■ **DATA FOR THE TASK**:
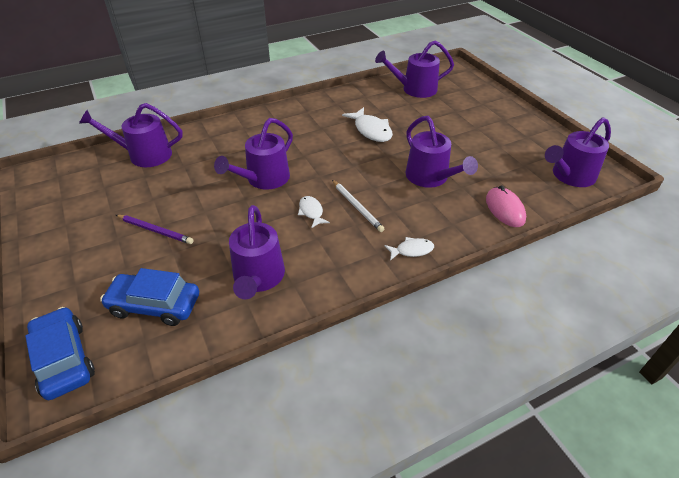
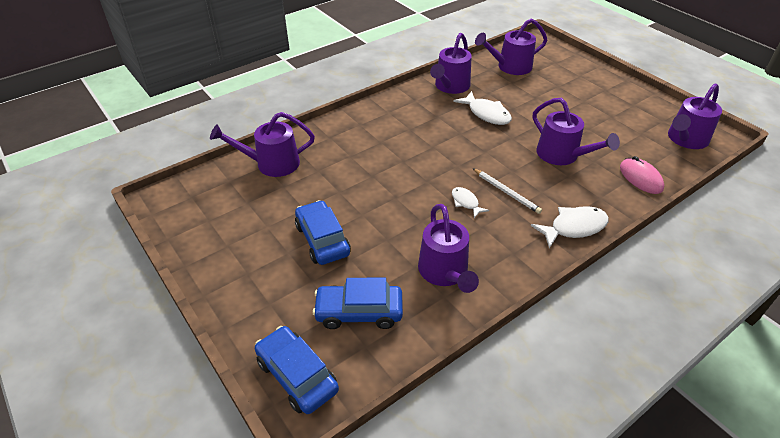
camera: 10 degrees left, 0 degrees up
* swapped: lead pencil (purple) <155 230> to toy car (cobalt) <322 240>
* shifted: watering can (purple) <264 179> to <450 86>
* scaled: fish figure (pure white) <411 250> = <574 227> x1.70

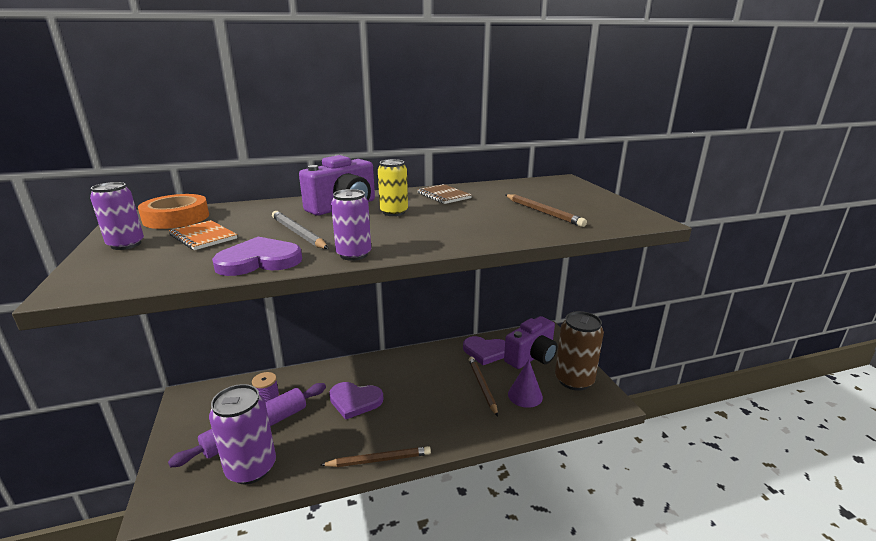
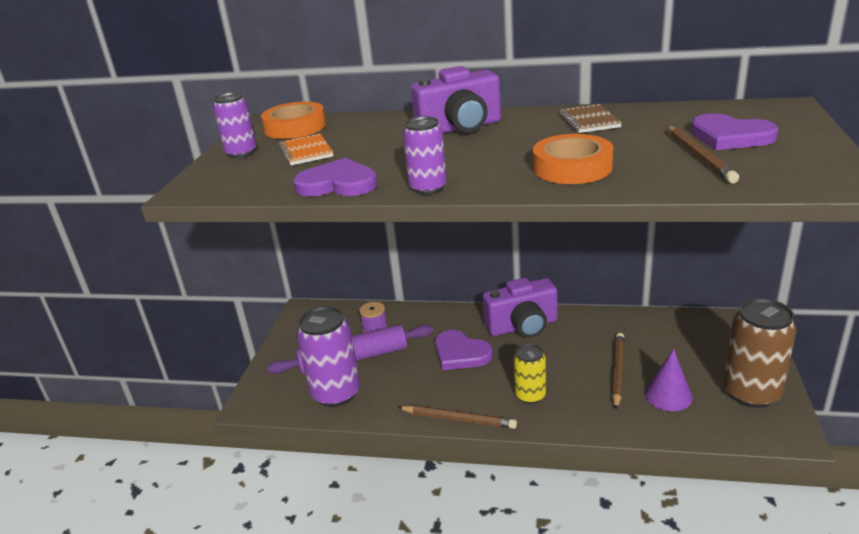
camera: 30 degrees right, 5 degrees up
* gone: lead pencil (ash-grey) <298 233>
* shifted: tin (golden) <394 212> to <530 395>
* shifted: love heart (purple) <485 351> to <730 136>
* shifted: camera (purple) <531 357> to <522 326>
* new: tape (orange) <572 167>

...

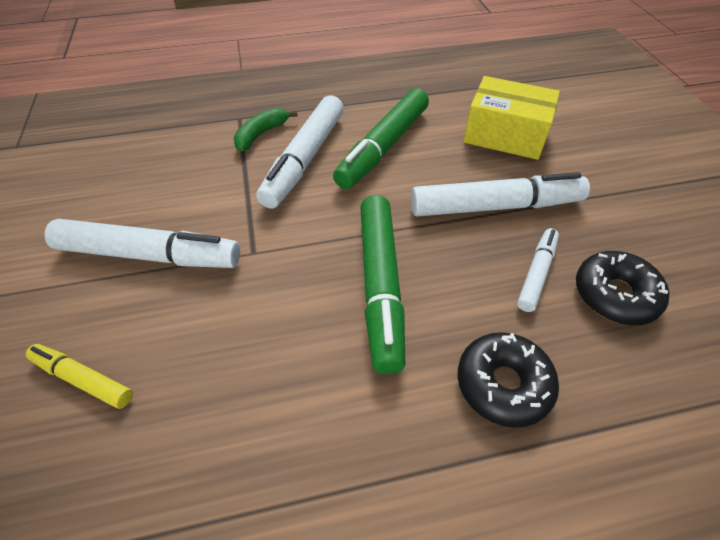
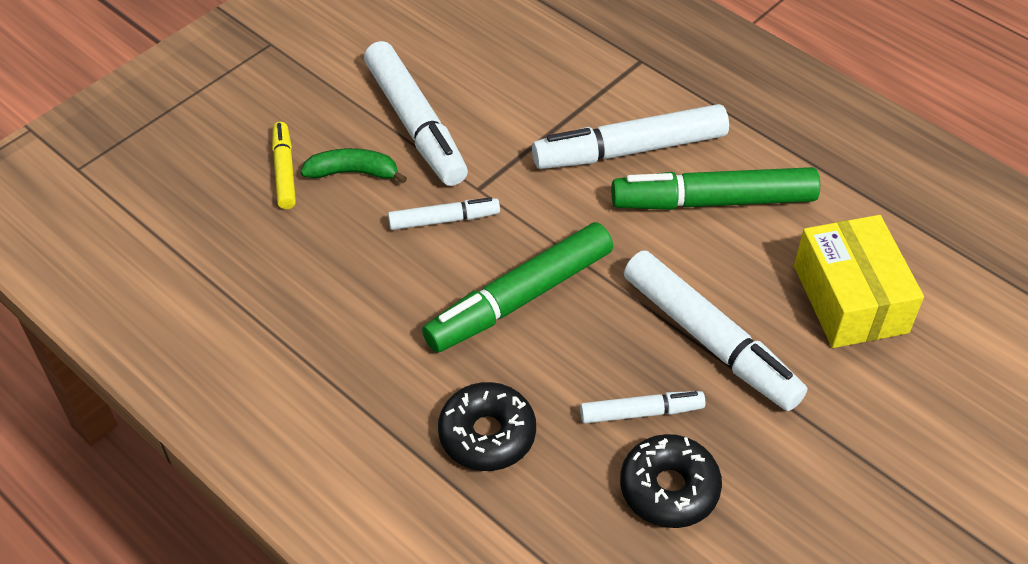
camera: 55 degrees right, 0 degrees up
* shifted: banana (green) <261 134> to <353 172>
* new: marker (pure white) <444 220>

■ **WHAT THE TASK ASKS**: Please reproduce exactly the lines in the listing above from the one containing "to <522 326>" through the one containing "(orange) <572 167>", both included, and nothing more.

■ **EXERCISE RESULT**:
* shifted: camera (purple) <531 357> to <522 326>
* new: tape (orange) <572 167>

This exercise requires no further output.